*** Opening of Study material ***

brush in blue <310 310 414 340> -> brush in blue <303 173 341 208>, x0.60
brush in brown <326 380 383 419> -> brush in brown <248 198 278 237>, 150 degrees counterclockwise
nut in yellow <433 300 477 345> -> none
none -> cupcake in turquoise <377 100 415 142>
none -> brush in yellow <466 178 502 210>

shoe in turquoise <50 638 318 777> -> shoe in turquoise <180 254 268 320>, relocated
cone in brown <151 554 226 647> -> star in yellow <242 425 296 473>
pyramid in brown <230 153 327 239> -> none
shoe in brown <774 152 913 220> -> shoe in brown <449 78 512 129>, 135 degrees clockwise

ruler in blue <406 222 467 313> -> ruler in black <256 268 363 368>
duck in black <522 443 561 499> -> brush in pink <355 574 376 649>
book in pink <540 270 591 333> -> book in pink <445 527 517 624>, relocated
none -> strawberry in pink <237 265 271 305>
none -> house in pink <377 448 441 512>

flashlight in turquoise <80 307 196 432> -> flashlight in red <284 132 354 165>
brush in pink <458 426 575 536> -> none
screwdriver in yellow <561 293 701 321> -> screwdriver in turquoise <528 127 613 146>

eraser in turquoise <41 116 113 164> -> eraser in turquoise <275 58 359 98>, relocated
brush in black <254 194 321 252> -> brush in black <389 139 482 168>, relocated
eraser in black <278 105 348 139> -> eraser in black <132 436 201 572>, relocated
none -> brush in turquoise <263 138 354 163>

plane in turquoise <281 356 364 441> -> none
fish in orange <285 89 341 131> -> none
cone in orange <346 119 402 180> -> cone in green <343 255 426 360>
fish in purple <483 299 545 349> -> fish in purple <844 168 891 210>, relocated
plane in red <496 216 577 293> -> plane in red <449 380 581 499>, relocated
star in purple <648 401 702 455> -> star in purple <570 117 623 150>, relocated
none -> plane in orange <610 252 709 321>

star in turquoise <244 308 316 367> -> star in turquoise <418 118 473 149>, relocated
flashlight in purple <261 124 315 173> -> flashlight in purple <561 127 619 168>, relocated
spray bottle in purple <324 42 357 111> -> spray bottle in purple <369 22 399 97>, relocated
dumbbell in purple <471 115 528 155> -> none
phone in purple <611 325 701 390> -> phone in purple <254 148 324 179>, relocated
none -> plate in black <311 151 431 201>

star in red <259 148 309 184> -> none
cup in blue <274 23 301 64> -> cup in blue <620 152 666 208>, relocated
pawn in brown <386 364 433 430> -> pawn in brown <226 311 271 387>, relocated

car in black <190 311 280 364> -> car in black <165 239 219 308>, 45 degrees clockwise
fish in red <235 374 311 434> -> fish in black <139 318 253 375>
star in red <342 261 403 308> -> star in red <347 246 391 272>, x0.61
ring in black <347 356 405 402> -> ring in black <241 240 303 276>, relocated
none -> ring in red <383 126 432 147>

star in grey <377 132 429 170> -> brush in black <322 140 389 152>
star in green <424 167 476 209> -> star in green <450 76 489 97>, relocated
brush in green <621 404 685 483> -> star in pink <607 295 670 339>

*** Close of Study material ***

**Directions for this task**
Write out the entries verbatim, all of them.

**Exercise result**
brush in blue <310 310 414 340> -> brush in blue <303 173 341 208>, x0.60
brush in brown <326 380 383 419> -> brush in brown <248 198 278 237>, 150 degrees counterclockwise
nut in yellow <433 300 477 345> -> none
none -> cupcake in turquoise <377 100 415 142>
none -> brush in yellow <466 178 502 210>

shoe in turquoise <50 638 318 777> -> shoe in turquoise <180 254 268 320>, relocated
cone in brown <151 554 226 647> -> star in yellow <242 425 296 473>
pyramid in brown <230 153 327 239> -> none
shoe in brown <774 152 913 220> -> shoe in brown <449 78 512 129>, 135 degrees clockwise

ruler in blue <406 222 467 313> -> ruler in black <256 268 363 368>
duck in black <522 443 561 499> -> brush in pink <355 574 376 649>
book in pink <540 270 591 333> -> book in pink <445 527 517 624>, relocated
none -> strawberry in pink <237 265 271 305>
none -> house in pink <377 448 441 512>

flashlight in turquoise <80 307 196 432> -> flashlight in red <284 132 354 165>
brush in pink <458 426 575 536> -> none
screwdriver in yellow <561 293 701 321> -> screwdriver in turquoise <528 127 613 146>

eraser in turquoise <41 116 113 164> -> eraser in turquoise <275 58 359 98>, relocated
brush in black <254 194 321 252> -> brush in black <389 139 482 168>, relocated
eraser in black <278 105 348 139> -> eraser in black <132 436 201 572>, relocated
none -> brush in turquoise <263 138 354 163>

plane in turquoise <281 356 364 441> -> none
fish in orange <285 89 341 131> -> none
cone in orange <346 119 402 180> -> cone in green <343 255 426 360>
fish in purple <483 299 545 349> -> fish in purple <844 168 891 210>, relocated
plane in red <496 216 577 293> -> plane in red <449 380 581 499>, relocated
star in purple <648 401 702 455> -> star in purple <570 117 623 150>, relocated
none -> plane in orange <610 252 709 321>

star in turquoise <244 308 316 367> -> star in turquoise <418 118 473 149>, relocated
flashlight in purple <261 124 315 173> -> flashlight in purple <561 127 619 168>, relocated
spray bottle in purple <324 42 357 111> -> spray bottle in purple <369 22 399 97>, relocated
dumbbell in purple <471 115 528 155> -> none
phone in purple <611 325 701 390> -> phone in purple <254 148 324 179>, relocated
none -> plate in black <311 151 431 201>

star in red <259 148 309 184> -> none
cup in blue <274 23 301 64> -> cup in blue <620 152 666 208>, relocated
pawn in brown <386 364 433 430> -> pawn in brown <226 311 271 387>, relocated

car in black <190 311 280 364> -> car in black <165 239 219 308>, 45 degrees clockwise
fish in red <235 374 311 434> -> fish in black <139 318 253 375>
star in red <342 261 403 308> -> star in red <347 246 391 272>, x0.61
ring in black <347 356 405 402> -> ring in black <241 240 303 276>, relocated
none -> ring in red <383 126 432 147>

star in grey <377 132 429 170> -> brush in black <322 140 389 152>
star in green <424 167 476 209> -> star in green <450 76 489 97>, relocated
brush in green <621 404 685 483> -> star in pink <607 295 670 339>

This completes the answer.